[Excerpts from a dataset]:
· · · ·

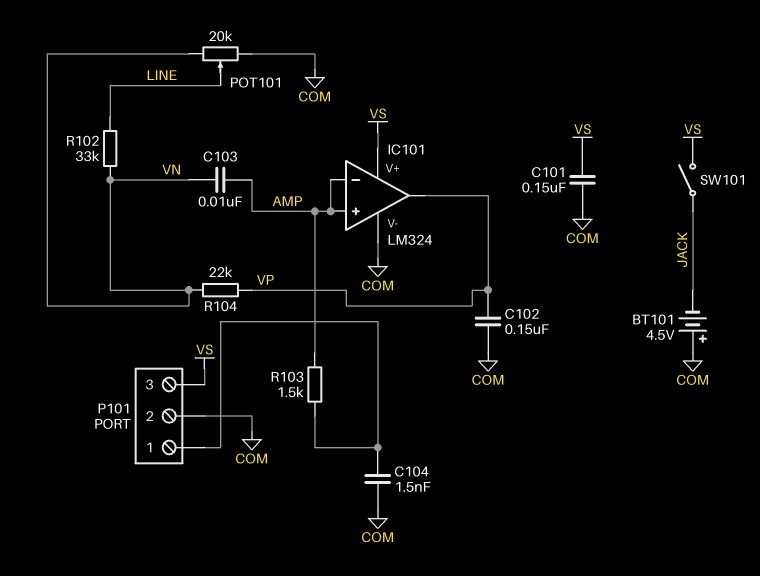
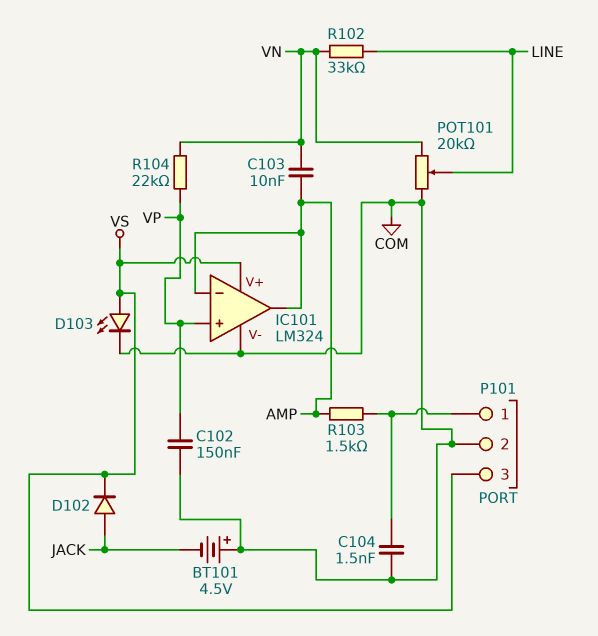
C101: 150nF (COM, VS) -> none
D102: none -> diode (A JACK, K VS)
D103: none -> LED (A VS, K COM)
IC101 pin in+: AMP -> VP
IC101 pin out: VP -> AMP
SW101: switch (JACK, VS) -> none

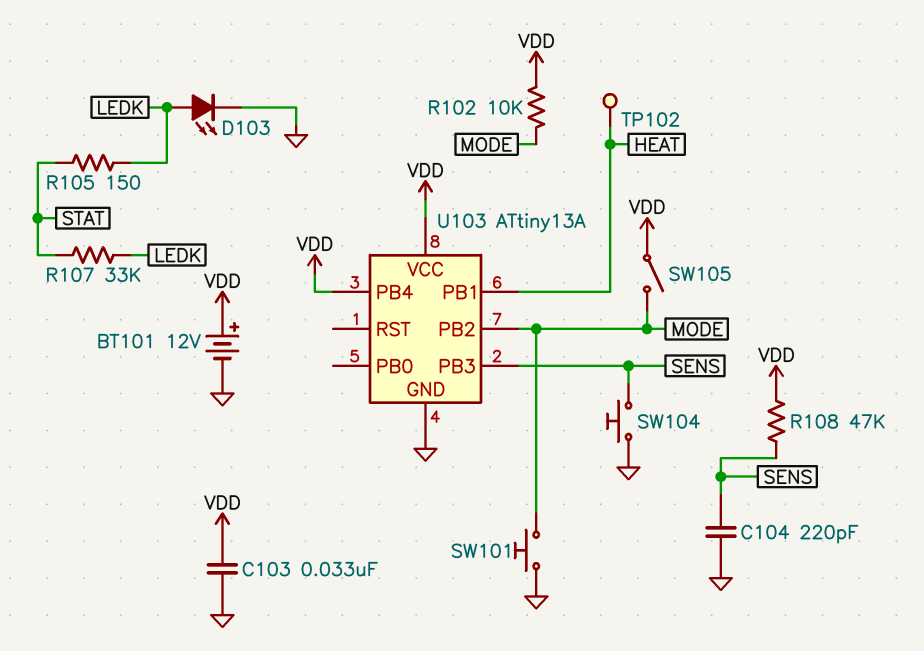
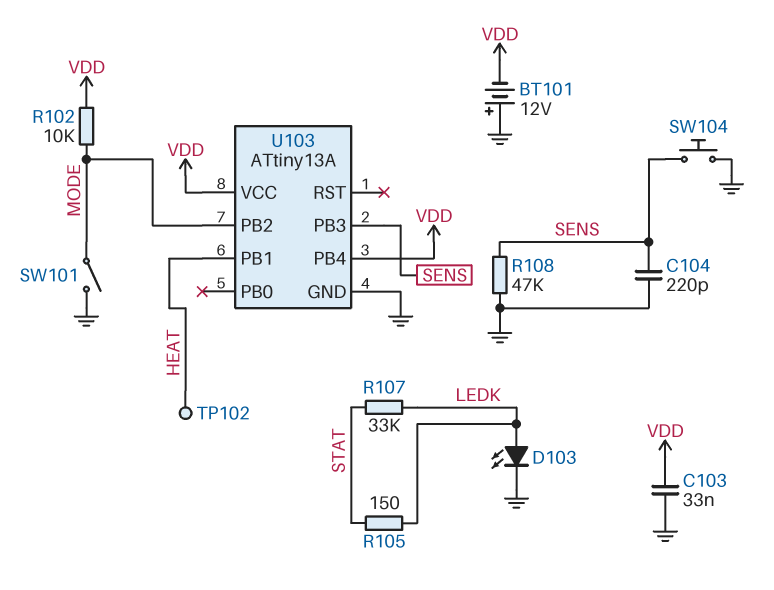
BT101: 12V (plus VDD, minus GND) -> 12V (plus GND, minus VDD)
R108: 47k (SENS, VDD) -> 47k (GND, SENS)
SW101: button (GND, MODE) -> switch (GND, MODE)
SW105: switch (MODE, VDD) -> none

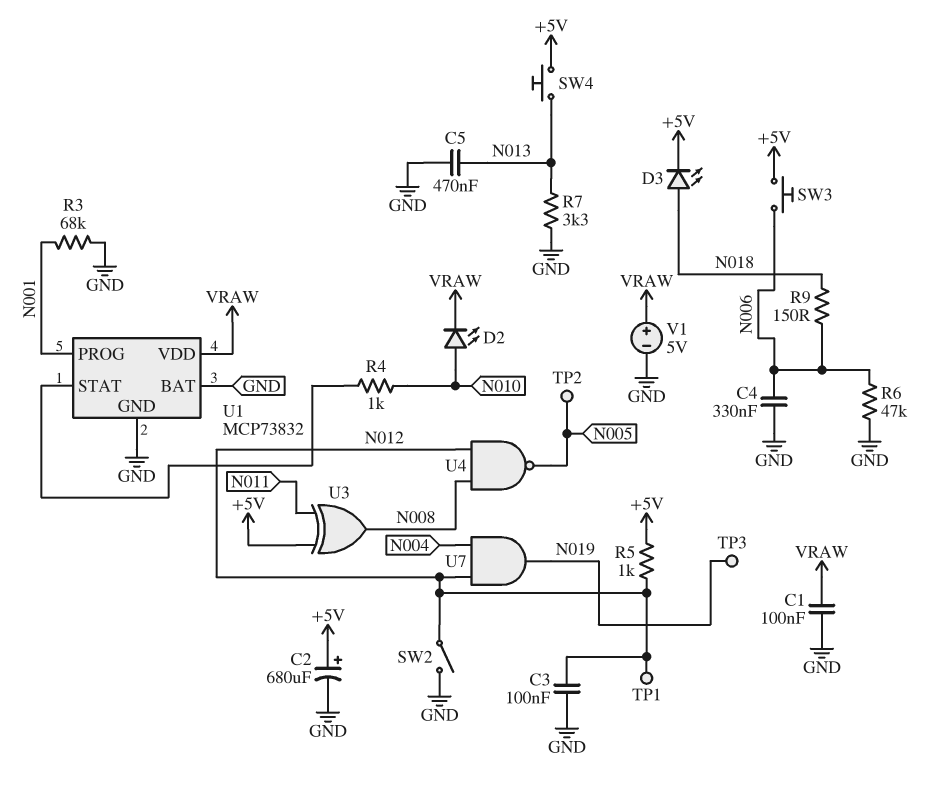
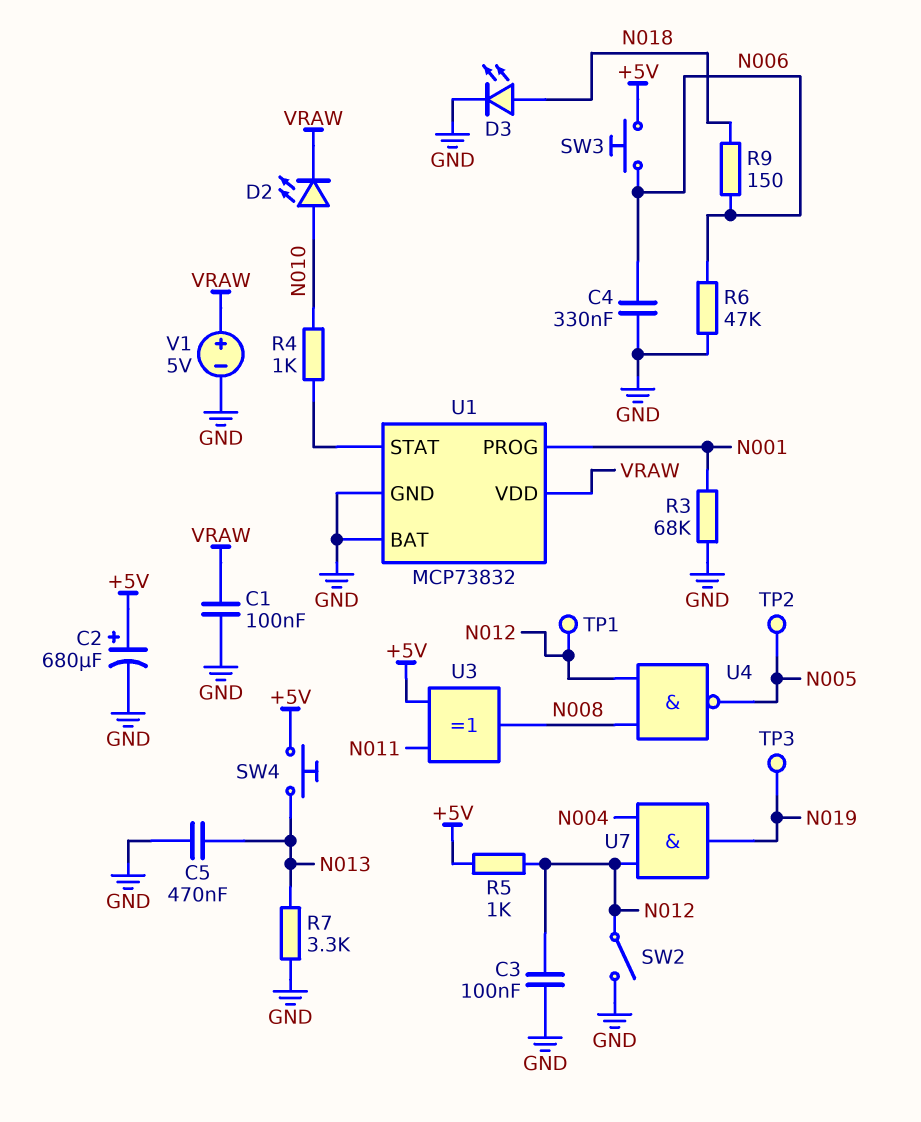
D3: LED (A N018, K +5V) -> LED (A N018, K GND)

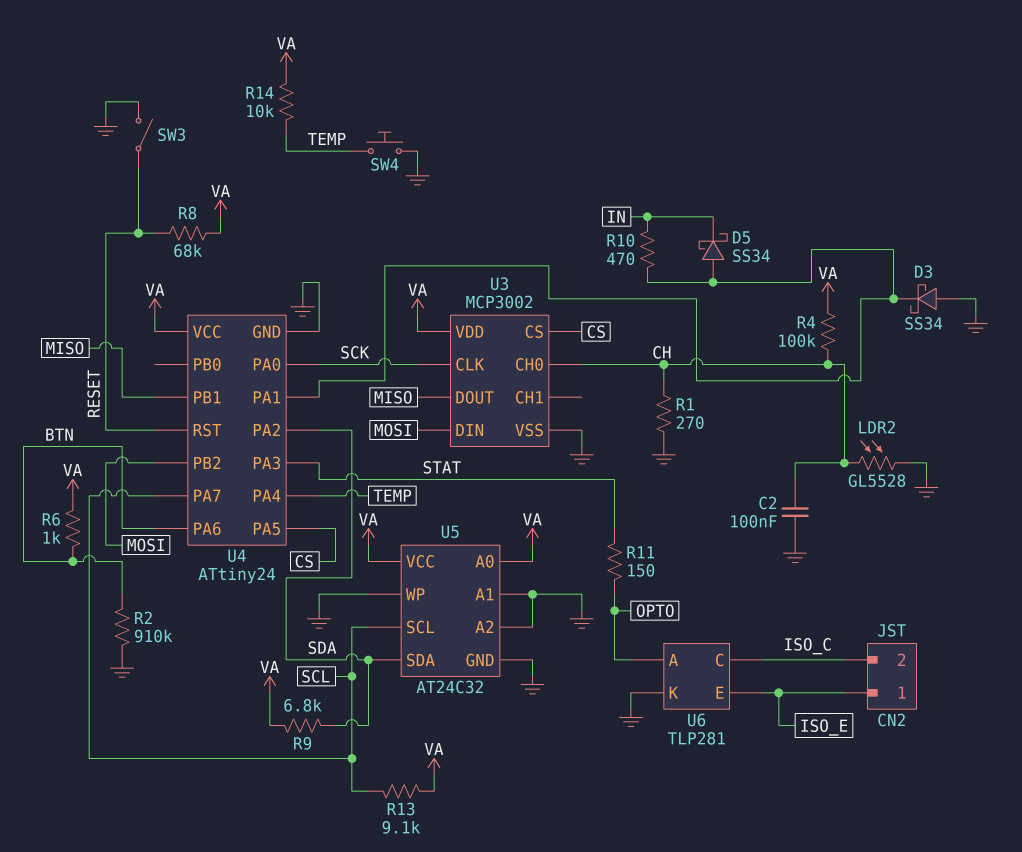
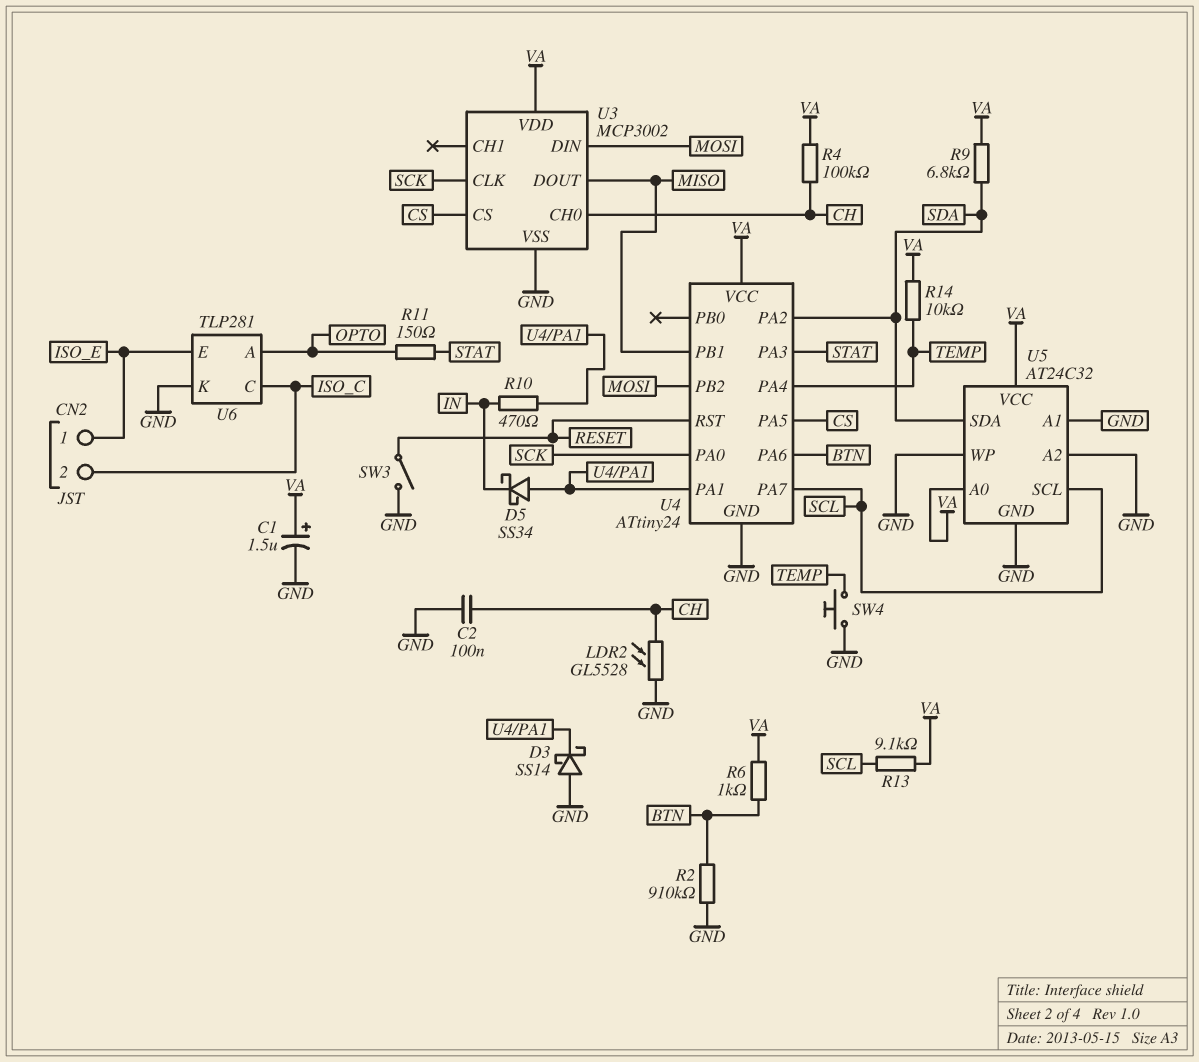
C1: none -> 1.5uF (plus VA, minus GND)
D3: schottky SS34 (A GND, K U4/PA1) -> schottky SS14 (A GND, K U4/PA1)
R1: 270 (CH, GND) -> none
R8: 68k (RESET, VA) -> none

· · · ·

[Task brief]: Each line from the one containing "R108: 47k (SENS, VDD) -> 47k (GND, SENS)" through the last line above should be retyped exactly, and no other line. Any picture is to be left out.

[Answer for the task]:
R108: 47k (SENS, VDD) -> 47k (GND, SENS)
SW101: button (GND, MODE) -> switch (GND, MODE)
SW105: switch (MODE, VDD) -> none

D3: LED (A N018, K +5V) -> LED (A N018, K GND)

C1: none -> 1.5uF (plus VA, minus GND)
D3: schottky SS34 (A GND, K U4/PA1) -> schottky SS14 (A GND, K U4/PA1)
R1: 270 (CH, GND) -> none
R8: 68k (RESET, VA) -> none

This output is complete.